> **Task to complete**
The answer must be every line below that contains the string "down".

[Scene change data]

......

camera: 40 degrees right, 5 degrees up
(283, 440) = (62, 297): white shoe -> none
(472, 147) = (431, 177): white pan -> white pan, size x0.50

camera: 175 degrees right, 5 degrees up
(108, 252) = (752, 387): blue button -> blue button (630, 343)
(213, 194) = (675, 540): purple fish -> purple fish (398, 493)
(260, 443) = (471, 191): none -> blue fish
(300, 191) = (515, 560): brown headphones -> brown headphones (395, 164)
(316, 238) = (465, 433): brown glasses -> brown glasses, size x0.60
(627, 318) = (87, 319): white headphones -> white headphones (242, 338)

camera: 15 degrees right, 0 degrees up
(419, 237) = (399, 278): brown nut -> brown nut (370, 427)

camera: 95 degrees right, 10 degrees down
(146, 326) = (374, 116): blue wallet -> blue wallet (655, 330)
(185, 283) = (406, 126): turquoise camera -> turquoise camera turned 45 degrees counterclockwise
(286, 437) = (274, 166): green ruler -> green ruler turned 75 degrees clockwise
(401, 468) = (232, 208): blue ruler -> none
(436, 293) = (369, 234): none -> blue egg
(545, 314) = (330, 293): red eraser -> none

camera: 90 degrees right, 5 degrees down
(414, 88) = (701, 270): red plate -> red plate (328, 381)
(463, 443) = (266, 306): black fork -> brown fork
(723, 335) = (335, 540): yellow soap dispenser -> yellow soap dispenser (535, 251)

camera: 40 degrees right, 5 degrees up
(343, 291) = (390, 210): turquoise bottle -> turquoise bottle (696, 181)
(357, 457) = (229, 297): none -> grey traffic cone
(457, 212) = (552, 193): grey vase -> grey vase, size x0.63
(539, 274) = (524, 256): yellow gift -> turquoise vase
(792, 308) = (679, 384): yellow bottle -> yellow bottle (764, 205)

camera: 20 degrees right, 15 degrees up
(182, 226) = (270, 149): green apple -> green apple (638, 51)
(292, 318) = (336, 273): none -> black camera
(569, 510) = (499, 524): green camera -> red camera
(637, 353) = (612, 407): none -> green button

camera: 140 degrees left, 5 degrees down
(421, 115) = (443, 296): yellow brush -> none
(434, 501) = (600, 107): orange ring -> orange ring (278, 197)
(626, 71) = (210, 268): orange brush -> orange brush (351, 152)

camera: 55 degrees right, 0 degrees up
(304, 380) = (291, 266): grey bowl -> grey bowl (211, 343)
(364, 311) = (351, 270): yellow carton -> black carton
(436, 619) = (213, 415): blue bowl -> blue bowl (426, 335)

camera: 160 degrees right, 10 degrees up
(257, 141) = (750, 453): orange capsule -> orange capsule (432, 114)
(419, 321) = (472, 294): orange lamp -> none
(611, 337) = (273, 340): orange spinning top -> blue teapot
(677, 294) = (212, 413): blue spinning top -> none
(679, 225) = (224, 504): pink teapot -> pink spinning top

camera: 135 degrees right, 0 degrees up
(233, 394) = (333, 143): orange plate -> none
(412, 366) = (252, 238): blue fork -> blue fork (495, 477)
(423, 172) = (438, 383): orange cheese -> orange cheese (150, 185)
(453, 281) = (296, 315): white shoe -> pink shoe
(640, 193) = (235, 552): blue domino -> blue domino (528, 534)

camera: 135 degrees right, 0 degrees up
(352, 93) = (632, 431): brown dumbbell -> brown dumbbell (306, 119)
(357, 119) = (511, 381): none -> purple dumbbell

......

> **Solution for this exercise**
camera: 95 degrees right, 10 degrees down
camera: 90 degrees right, 5 degrees down
camera: 140 degrees left, 5 degrees down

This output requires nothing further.